(STORED DATA Opens)

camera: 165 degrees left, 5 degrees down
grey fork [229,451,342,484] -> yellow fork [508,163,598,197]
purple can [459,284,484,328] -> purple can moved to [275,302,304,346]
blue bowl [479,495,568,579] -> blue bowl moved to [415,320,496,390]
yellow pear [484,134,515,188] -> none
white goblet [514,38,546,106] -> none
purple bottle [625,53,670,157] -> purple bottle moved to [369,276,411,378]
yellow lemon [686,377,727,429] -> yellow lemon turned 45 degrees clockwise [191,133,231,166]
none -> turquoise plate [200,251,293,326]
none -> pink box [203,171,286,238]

(STORED DATA Closes)
(STORED DATA Opens)

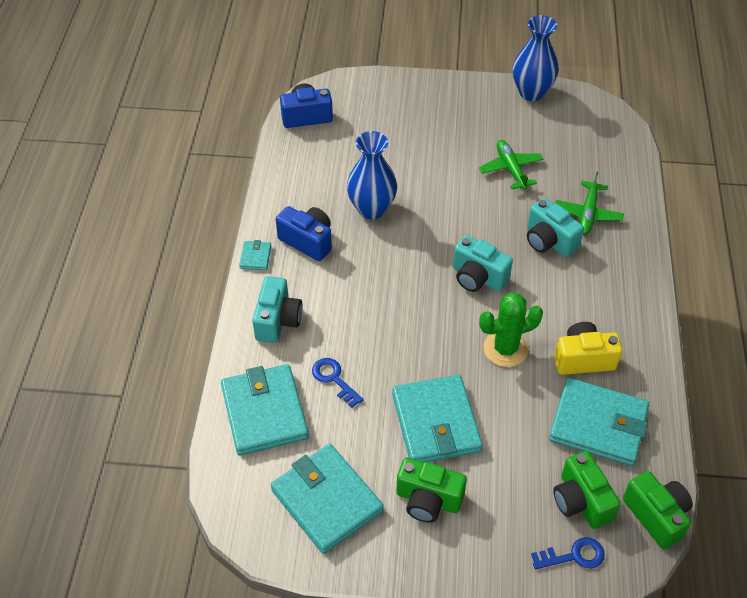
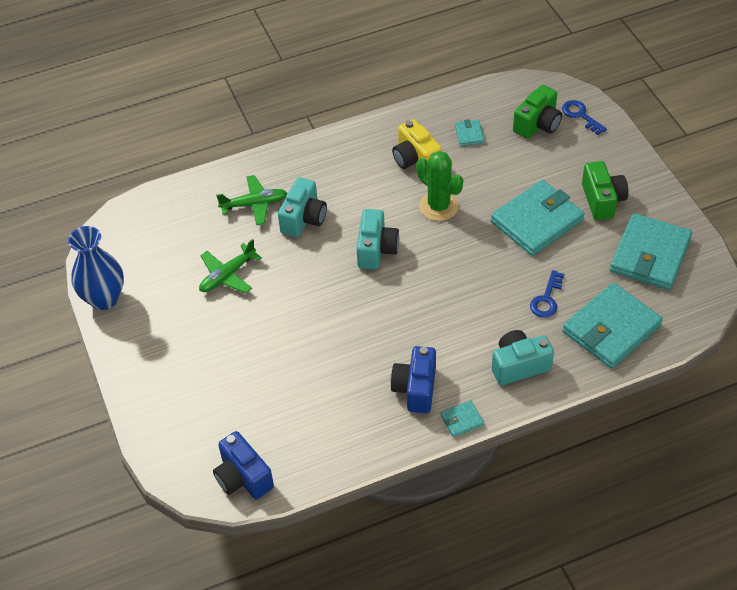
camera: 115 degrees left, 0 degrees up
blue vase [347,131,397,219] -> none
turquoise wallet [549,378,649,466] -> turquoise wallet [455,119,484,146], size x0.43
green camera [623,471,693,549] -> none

(STORED DATA Closes)

### [EXERCISE OBJECTIVE]
Filter the records down to the lines containing the word "yellow", and copy those.

### [REPLY TO THE EXERCISE]
grey fork [229,451,342,484] -> yellow fork [508,163,598,197]
yellow pear [484,134,515,188] -> none
yellow lemon [686,377,727,429] -> yellow lemon turned 45 degrees clockwise [191,133,231,166]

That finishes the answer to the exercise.